*EXERCISE DESCRIPTION*
Although the records contain pictures, only their text should be repeated, exactly as it stands.

*Object state change records*
* * * * * * *
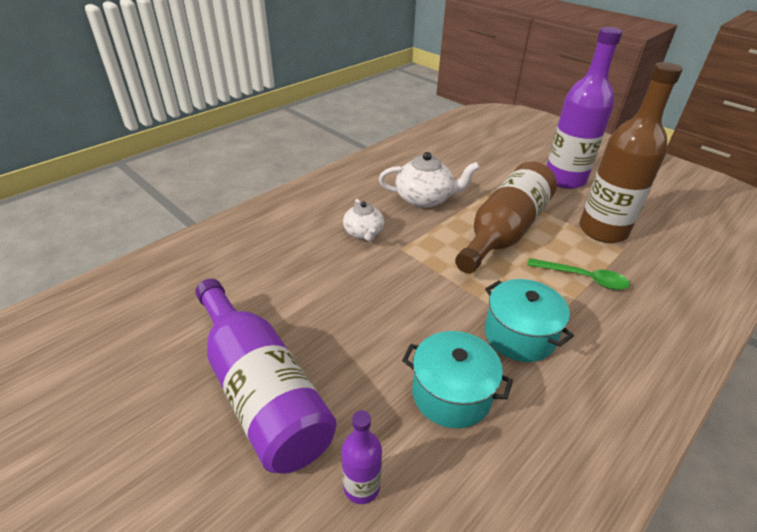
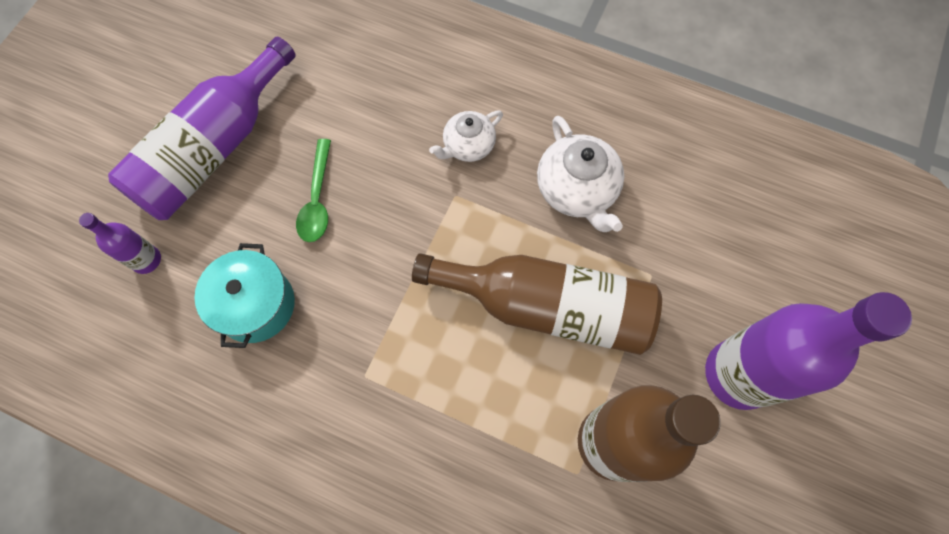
camera: 70 degrees right, 30 degrees up
(519, 335) = (356, 356): turquoise pot -> none
(583, 278) = (486, 420): green spoon -> green spoon (317, 199)

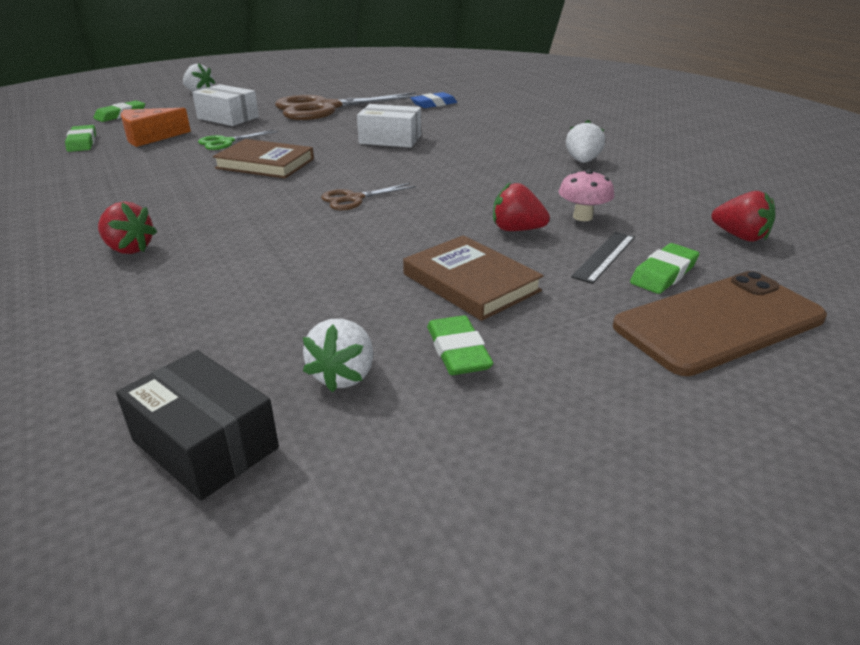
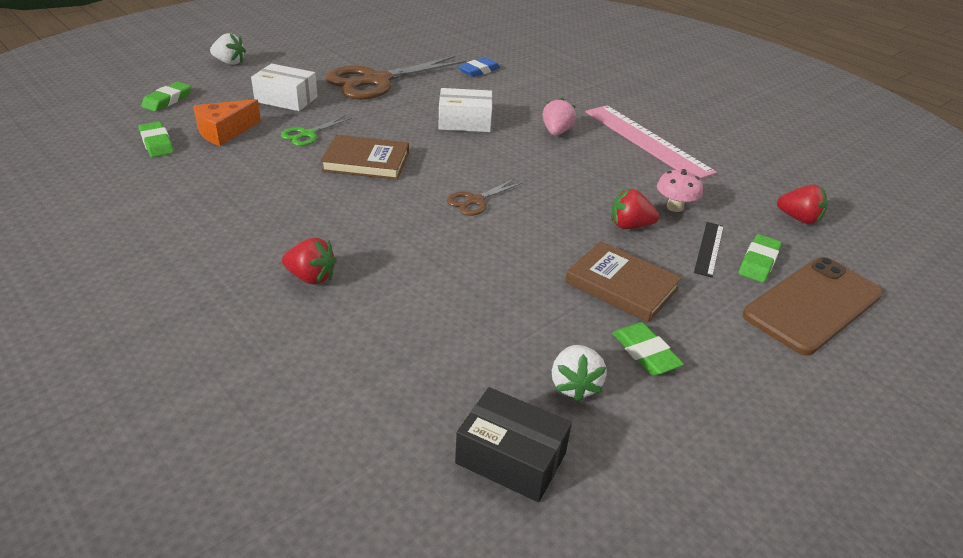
camera: 15 degrees left, 5 degrees up
(483, 150) = (556, 132): none -> pink strawberry
(582, 161) = (646, 141): white strawberry -> pink ruler

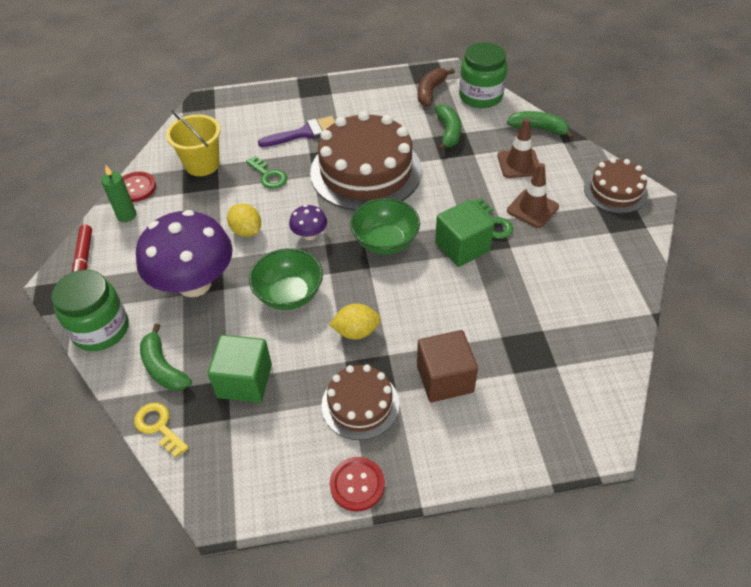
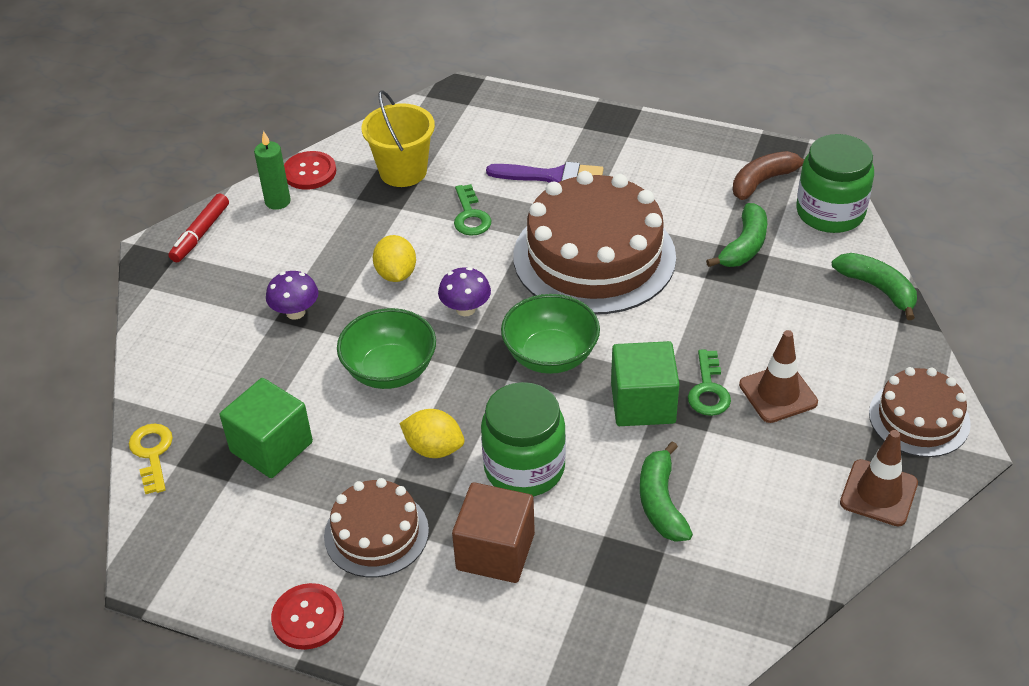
camera: 30 degrees right, 5 degrees down
(101, 329) = (165, 321): green jar -> green jar (524, 468)
(163, 368) = (199, 392): green banana -> green banana (661, 502)
(194, 283) = (295, 312): purple mushroom -> purple mushroom, size x0.43
(519, 164) = (808, 326): brown traffic cone -> brown traffic cone (878, 493)

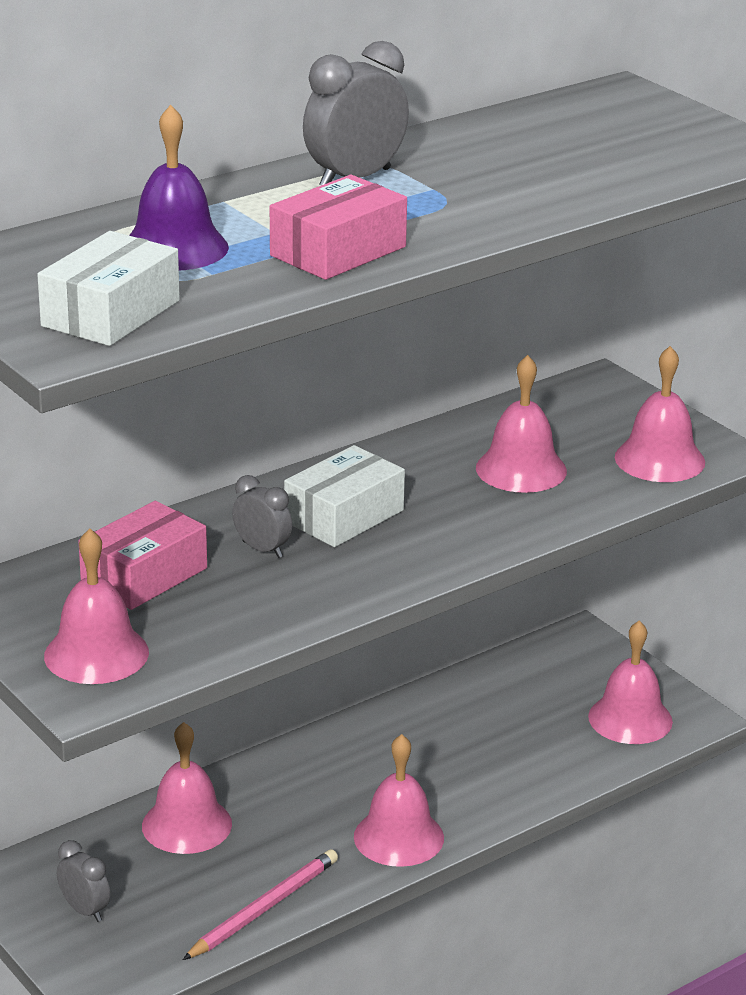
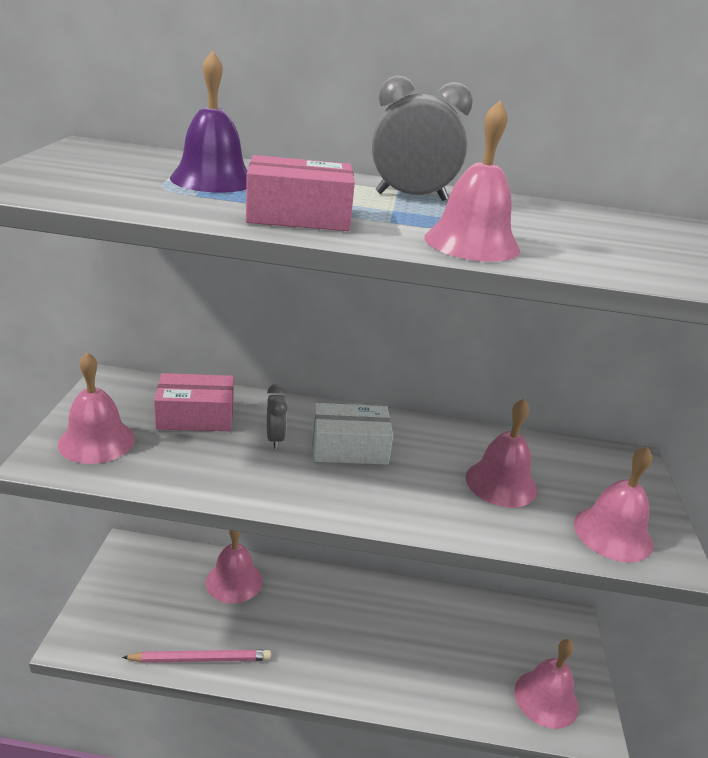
camera: 40 degrees right, 0 degrees up
(85, 910) = (131, 592): grey clock -> none
(111, 313) = (82, 185): white box -> none
(398, 837) = (320, 671): pink bell -> pink bell (471, 243)

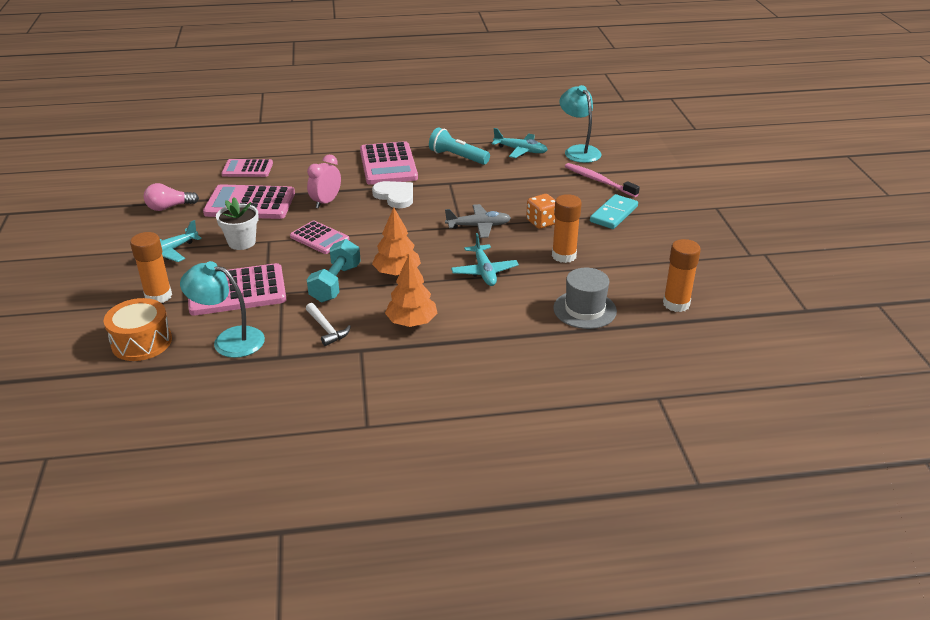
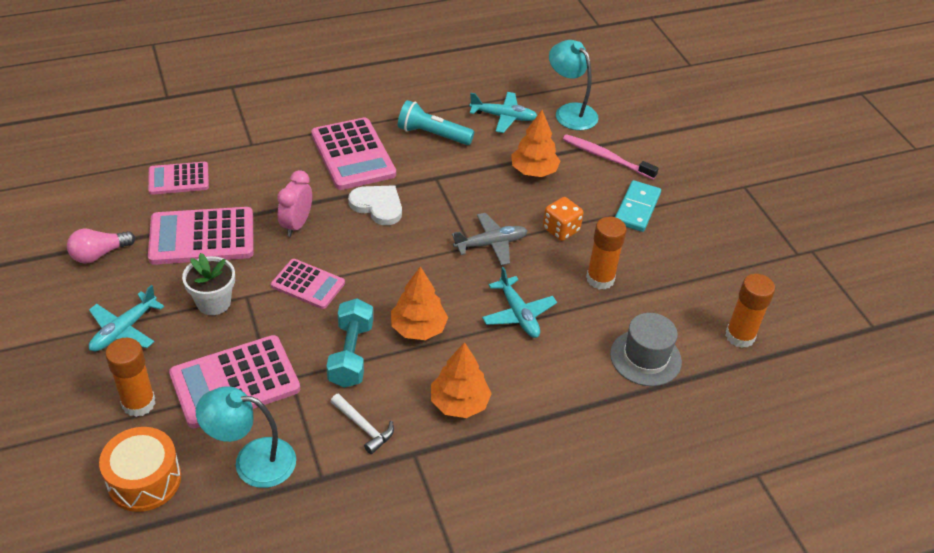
camera: 15 degrees left, 10 degrees up
(533, 184) = (534, 171): none -> orange tree

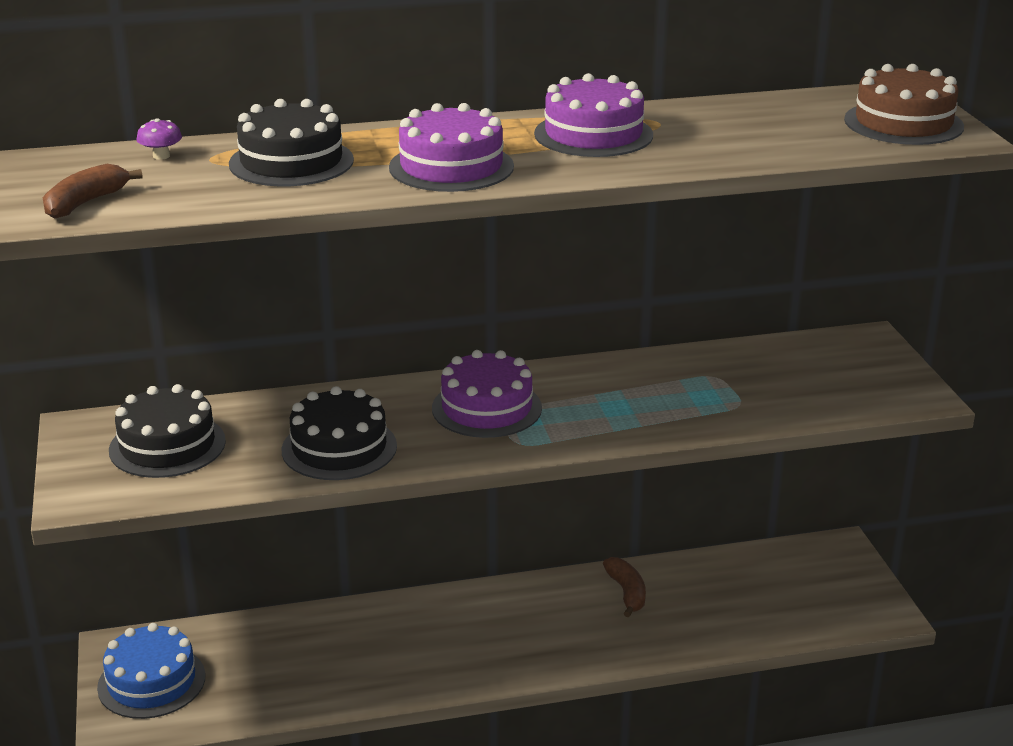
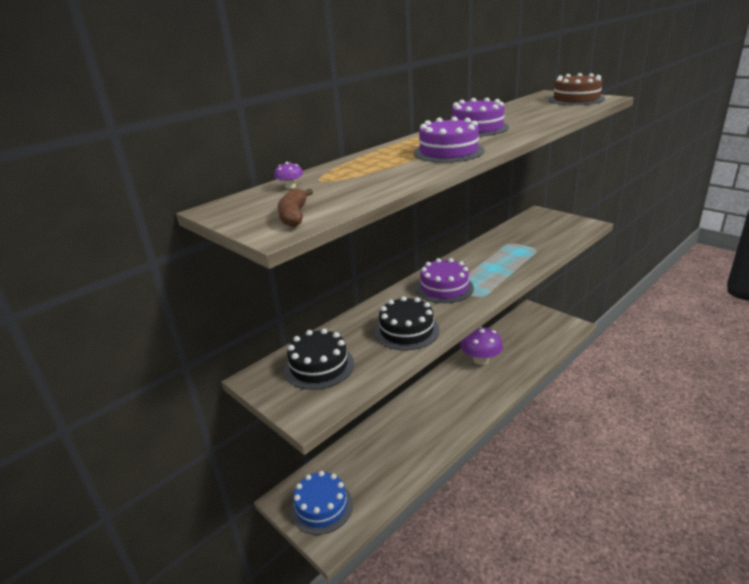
camera: 30 degrees left, 0 degrees up
(291, 162) = (367, 170): black cake -> none
(627, 593) = (480, 360): brown banana -> purple mushroom

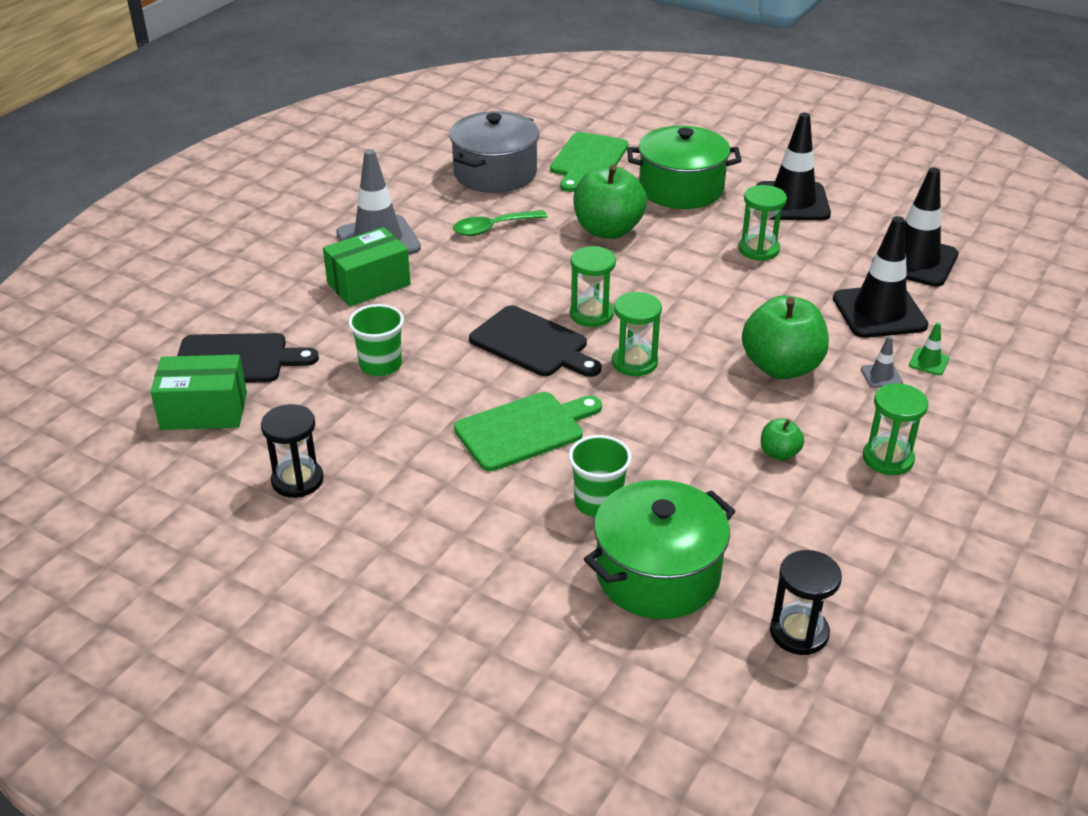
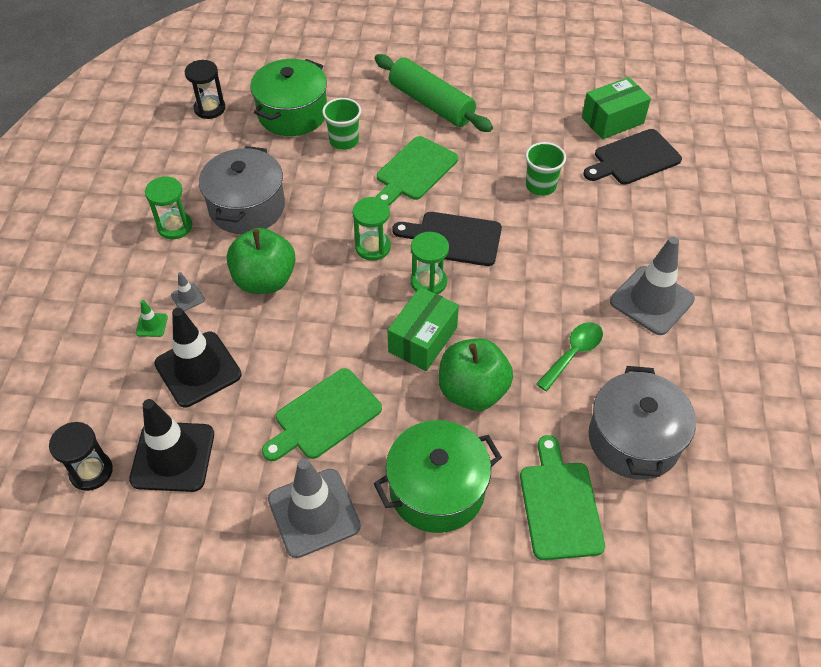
camera: 155 degrees right, 15 degrees up
(297, 480) = (518, 100): black hourglass -> black hourglass (91, 471)
(369, 284) = (614, 252): green box -> green box (423, 340)
(428, 518) = (431, 103): none -> green rolling pin
(758, 249) = (324, 416): green hourglass -> green cutting board
(779, 453) = (247, 207): green apple -> grey pot
(792, 202) = (314, 513): black traffic cone -> grey traffic cone

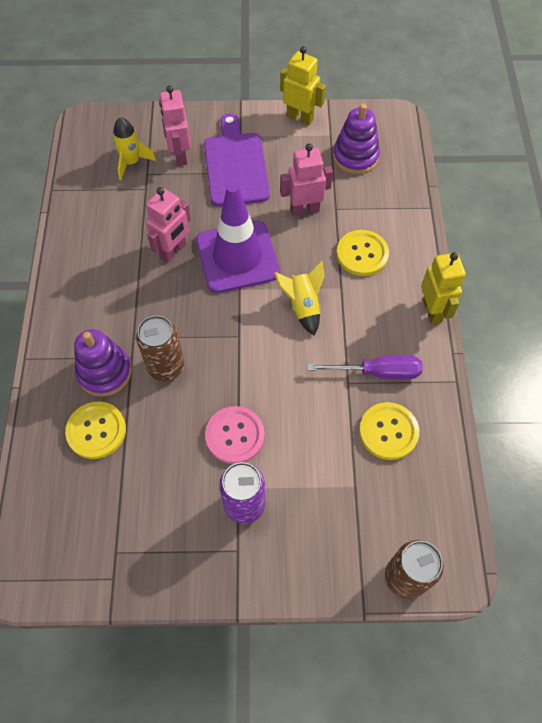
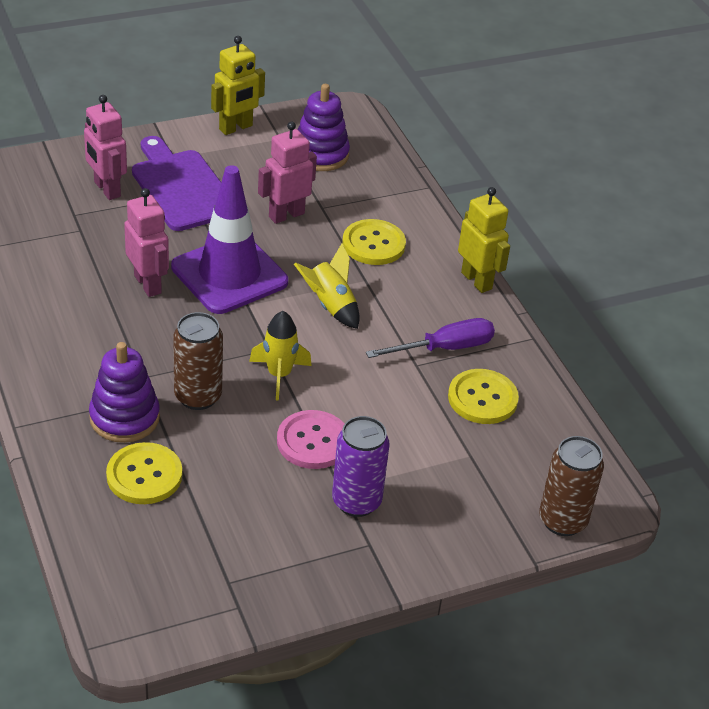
camera: 25 degrees left, 20 degrees down
(131, 162) = (48, 207): yellow rocket -> yellow rocket (279, 375)
(173, 251) = (148, 284): pink robot -> pink robot turned 45 degrees counterclockwise
(300, 118) = (236, 128): yellow robot -> yellow robot turned 135 degrees clockwise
* * * * * * *
*ANSWER BELOW*
camera: 70 degrees right, 30 degrees up
(519, 335) = (356, 356): turquoise pot -> none
(583, 278) = (486, 420): green spoon -> green spoon (317, 199)

camera: 15 degrees left, 5 degrees up
(483, 150) = (556, 132): none -> pink strawberry
(582, 161) = (646, 141): white strawberry -> pink ruler

camera: 30 degrees right, 5 degrees down
(101, 329) = (165, 321): green jar -> green jar (524, 468)
(163, 368) = (199, 392): green banana -> green banana (661, 502)
(194, 283) = (295, 312): purple mushroom -> purple mushroom, size x0.43
(519, 164) = (808, 326): brown traffic cone -> brown traffic cone (878, 493)

camera: 40 degrees right, 0 degrees up
(85, 910) = (131, 592): grey clock -> none
(111, 313) = (82, 185): white box -> none
(398, 837) = (320, 671): pink bell -> pink bell (471, 243)

camera: 15 degrees left, 10 degrees up
(533, 184) = (534, 171): none -> orange tree

camera: 30 degrees left, 0 degrees up
(291, 162) = (367, 170): black cake -> none
(627, 593) = (480, 360): brown banana -> purple mushroom

camera: 155 degrees right, 15 degrees up
(297, 480) = (518, 100): black hourglass -> black hourglass (91, 471)
(369, 284) = (614, 252): green box -> green box (423, 340)
(428, 518) = (431, 103): none -> green rolling pin
(758, 249) = (324, 416): green hourglass -> green cutting board
(779, 453) = (247, 207): green apple -> grey pot
(792, 202) = (314, 513): black traffic cone -> grey traffic cone

camera: 25 degrees left, 20 degrees down
(131, 162) = (48, 207): yellow rocket -> yellow rocket (279, 375)
(173, 251) = (148, 284): pink robot -> pink robot turned 45 degrees counterclockwise
(300, 118) = (236, 128): yellow robot -> yellow robot turned 135 degrees clockwise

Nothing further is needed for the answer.